Contour labeling entries:
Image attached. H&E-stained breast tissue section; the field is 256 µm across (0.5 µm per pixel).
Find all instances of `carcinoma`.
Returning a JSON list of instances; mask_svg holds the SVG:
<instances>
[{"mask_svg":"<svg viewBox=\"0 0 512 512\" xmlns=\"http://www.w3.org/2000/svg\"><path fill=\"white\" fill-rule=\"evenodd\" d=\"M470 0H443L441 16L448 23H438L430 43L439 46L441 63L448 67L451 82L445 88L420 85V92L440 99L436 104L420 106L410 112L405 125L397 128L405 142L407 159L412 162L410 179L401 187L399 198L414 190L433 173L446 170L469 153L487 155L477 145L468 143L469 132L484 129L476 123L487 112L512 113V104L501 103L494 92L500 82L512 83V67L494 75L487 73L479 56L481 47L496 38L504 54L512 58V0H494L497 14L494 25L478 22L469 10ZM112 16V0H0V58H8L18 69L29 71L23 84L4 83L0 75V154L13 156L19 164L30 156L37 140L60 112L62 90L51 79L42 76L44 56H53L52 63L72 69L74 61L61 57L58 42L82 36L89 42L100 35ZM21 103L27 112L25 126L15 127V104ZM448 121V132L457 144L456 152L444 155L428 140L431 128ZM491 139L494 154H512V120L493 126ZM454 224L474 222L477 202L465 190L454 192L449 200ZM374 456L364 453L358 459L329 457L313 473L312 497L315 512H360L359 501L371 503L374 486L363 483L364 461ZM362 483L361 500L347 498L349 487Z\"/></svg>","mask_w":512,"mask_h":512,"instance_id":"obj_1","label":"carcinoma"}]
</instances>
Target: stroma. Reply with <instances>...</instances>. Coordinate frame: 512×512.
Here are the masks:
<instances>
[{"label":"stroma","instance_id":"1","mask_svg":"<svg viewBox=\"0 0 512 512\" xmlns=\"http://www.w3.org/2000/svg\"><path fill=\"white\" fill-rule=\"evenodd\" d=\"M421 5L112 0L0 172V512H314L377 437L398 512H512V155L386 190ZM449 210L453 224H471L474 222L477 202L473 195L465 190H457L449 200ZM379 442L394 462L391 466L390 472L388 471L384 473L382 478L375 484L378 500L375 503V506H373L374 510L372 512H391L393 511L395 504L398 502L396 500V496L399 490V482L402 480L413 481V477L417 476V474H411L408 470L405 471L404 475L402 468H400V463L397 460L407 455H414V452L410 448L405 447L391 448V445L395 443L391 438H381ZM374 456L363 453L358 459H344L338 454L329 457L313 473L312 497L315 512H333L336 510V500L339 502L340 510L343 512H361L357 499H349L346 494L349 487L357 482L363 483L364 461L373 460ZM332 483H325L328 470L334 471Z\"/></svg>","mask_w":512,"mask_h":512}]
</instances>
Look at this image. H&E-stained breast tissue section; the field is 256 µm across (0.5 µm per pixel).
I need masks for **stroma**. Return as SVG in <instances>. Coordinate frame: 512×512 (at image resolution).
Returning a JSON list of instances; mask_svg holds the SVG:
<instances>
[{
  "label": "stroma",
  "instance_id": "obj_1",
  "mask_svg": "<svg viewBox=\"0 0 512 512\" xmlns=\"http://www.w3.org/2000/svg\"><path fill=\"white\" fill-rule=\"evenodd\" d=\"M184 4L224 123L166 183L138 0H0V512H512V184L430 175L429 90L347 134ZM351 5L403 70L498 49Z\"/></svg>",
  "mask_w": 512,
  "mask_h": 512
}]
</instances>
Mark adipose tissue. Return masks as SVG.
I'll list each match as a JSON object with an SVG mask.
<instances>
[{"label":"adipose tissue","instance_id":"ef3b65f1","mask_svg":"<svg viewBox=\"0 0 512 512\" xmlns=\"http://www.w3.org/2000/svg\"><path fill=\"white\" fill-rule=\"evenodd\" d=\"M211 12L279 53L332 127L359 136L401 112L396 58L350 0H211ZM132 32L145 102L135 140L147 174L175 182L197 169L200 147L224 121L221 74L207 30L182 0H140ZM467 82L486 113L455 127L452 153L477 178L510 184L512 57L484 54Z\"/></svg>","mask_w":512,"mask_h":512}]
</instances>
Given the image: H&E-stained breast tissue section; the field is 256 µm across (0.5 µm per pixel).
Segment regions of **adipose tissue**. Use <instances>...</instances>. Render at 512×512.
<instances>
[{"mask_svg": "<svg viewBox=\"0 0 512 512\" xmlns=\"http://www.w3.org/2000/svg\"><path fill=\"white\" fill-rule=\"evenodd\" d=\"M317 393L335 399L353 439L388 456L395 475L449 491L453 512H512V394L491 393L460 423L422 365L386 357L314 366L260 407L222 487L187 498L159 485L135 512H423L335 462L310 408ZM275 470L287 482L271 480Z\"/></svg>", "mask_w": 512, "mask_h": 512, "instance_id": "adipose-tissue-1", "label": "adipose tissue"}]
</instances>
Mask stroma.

What to do:
Print all of the entries exactly as they are written.

Correct response:
Image attached. H&E-stained breast tissue section; the field is 256 µm across (0.5 µm per pixel).
Find all instances of `carcinoma`.
Returning a JSON list of instances; mask_svg holds the SVG:
<instances>
[{"mask_svg":"<svg viewBox=\"0 0 512 512\" xmlns=\"http://www.w3.org/2000/svg\"><path fill=\"white\" fill-rule=\"evenodd\" d=\"M470 0H443L441 16L448 23H438L430 43L439 46L441 63L448 67L451 82L445 88L420 85V92L440 99L436 104L420 106L410 112L405 125L397 128L405 142L407 159L412 162L410 179L401 187L399 198L414 190L433 173L446 170L469 153L487 155L477 145L468 143L469 132L484 129L476 123L487 112L512 113V104L501 103L494 92L500 82L512 83V67L494 75L487 73L479 56L481 47L496 38L504 54L512 58V0H494L497 14L494 25L478 22L469 10ZM112 16V0H0V58H8L18 69L29 71L23 84L4 83L0 75V154L13 156L19 164L30 156L37 140L60 112L62 90L51 79L42 76L44 56H53L52 63L72 69L74 61L61 57L58 42L82 36L89 42L100 35ZM21 103L27 112L25 126L15 127V104ZM448 121V132L457 144L456 152L444 155L428 140L431 128ZM491 139L494 154H512V120L493 126ZM454 224L474 222L477 202L465 190L454 192L449 200ZM374 456L364 453L358 459L329 457L313 473L312 497L315 512H360L359 501L371 503L374 486L363 483L364 461ZM362 483L361 500L347 498L349 487Z\"/></svg>","mask_w":512,"mask_h":512,"instance_id":"obj_1","label":"carcinoma"}]
</instances>
Target: stroma. Reply with <instances>...</instances>. Coordinate frame: 512×512.
Here are the masks:
<instances>
[{"label":"stroma","instance_id":"1","mask_svg":"<svg viewBox=\"0 0 512 512\" xmlns=\"http://www.w3.org/2000/svg\"><path fill=\"white\" fill-rule=\"evenodd\" d=\"M421 5L112 0L0 172V512H314L377 437L398 512H512V155L386 190ZM449 210L453 224H471L474 222L477 202L473 195L465 190H457L449 200ZM379 442L394 462L391 466L390 472L388 471L384 473L382 478L375 484L378 500L375 503V506H373L374 510L372 512H391L393 511L395 504L398 502L396 500V496L399 490V482L402 480L413 481V477L417 476V474H411L408 470L405 471L404 475L402 468H400V463L397 460L407 455H414V452L410 448L405 447L391 448V445L395 443L391 438H381ZM374 456L363 453L358 459H344L338 454L329 457L313 473L312 497L315 512H333L336 510V500L339 502L340 510L343 512H361L357 499H349L346 494L349 487L357 482L363 483L364 461L373 460ZM332 483H325L328 470L334 471Z\"/></svg>","mask_w":512,"mask_h":512}]
</instances>
Look at this image. H&E-stained breast tissue section; the field is 256 µm across (0.5 µm per pixel).
I need masks for **stroma**. Return as SVG in <instances>. Coordinate frame: 512×512 (at image resolution).
Returning a JSON list of instances; mask_svg holds the SVG:
<instances>
[{
  "label": "stroma",
  "instance_id": "obj_1",
  "mask_svg": "<svg viewBox=\"0 0 512 512\" xmlns=\"http://www.w3.org/2000/svg\"><path fill=\"white\" fill-rule=\"evenodd\" d=\"M184 4L224 123L166 183L138 0H0V512H512V184L430 175L429 90L347 134ZM351 5L403 70L498 49Z\"/></svg>",
  "mask_w": 512,
  "mask_h": 512
}]
</instances>
Mark adipose tissue. Return masks as SVG.
I'll list each match as a JSON object with an SVG mask.
<instances>
[{"label":"adipose tissue","instance_id":"ef3b65f1","mask_svg":"<svg viewBox=\"0 0 512 512\" xmlns=\"http://www.w3.org/2000/svg\"><path fill=\"white\" fill-rule=\"evenodd\" d=\"M211 12L279 53L332 127L359 136L401 112L396 58L350 0H211ZM132 32L145 102L135 140L147 174L175 182L197 169L200 147L224 121L221 74L207 30L182 0H140ZM467 82L486 113L455 127L452 153L477 178L510 184L512 57L484 54Z\"/></svg>","mask_w":512,"mask_h":512}]
</instances>
Given the image: H&E-stained breast tissue section; the field is 256 µm across (0.5 µm per pixel).
Segment regions of **adipose tissue**. Use <instances>...</instances>. Render at 512×512.
<instances>
[{"mask_svg": "<svg viewBox=\"0 0 512 512\" xmlns=\"http://www.w3.org/2000/svg\"><path fill=\"white\" fill-rule=\"evenodd\" d=\"M317 393L335 399L353 439L388 456L395 475L449 491L453 512H512V394L491 393L460 423L422 365L386 357L314 366L260 407L222 487L187 498L159 485L135 512H423L335 462L310 408ZM275 470L287 482L271 480Z\"/></svg>", "mask_w": 512, "mask_h": 512, "instance_id": "adipose-tissue-1", "label": "adipose tissue"}]
</instances>
Mask stroma.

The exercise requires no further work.